*ASSIGNED TASK*:
This exercise asks for a copy of each line in the records below with the word "purple" in it.

*EXTRACTED ENTRIES*:

·····

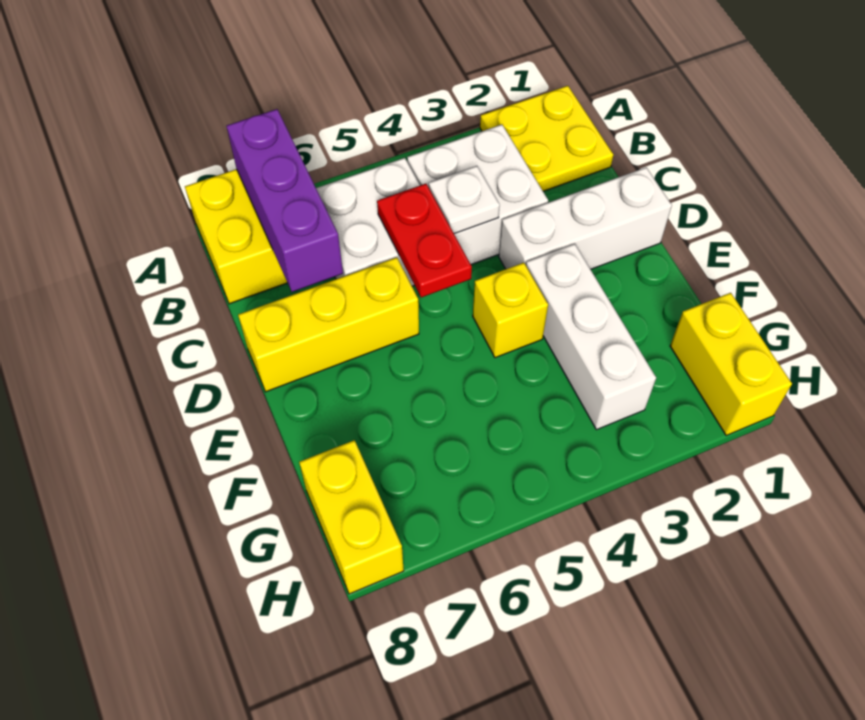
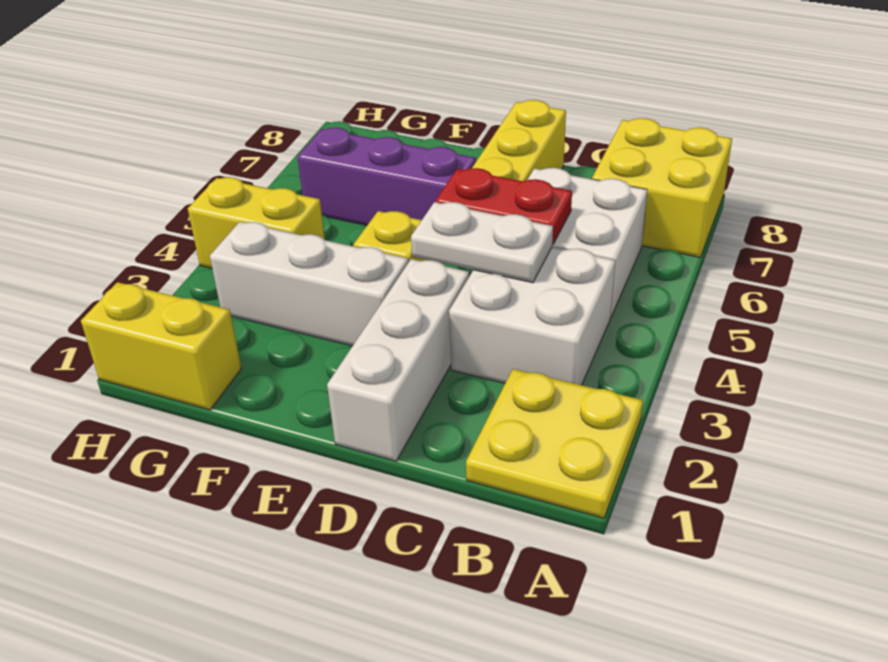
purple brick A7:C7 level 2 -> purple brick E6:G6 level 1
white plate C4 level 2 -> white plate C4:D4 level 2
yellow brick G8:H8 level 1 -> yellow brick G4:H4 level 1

·····

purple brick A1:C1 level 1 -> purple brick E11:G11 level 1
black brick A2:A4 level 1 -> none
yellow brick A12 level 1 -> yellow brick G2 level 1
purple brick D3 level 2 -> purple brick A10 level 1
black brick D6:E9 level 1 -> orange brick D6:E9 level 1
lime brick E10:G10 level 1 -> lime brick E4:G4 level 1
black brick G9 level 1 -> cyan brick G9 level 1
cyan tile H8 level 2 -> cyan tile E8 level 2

·····

*RESPONSE BELOW*:
purple brick A7:C7 level 2 -> purple brick E6:G6 level 1
purple brick A1:C1 level 1 -> purple brick E11:G11 level 1
purple brick D3 level 2 -> purple brick A10 level 1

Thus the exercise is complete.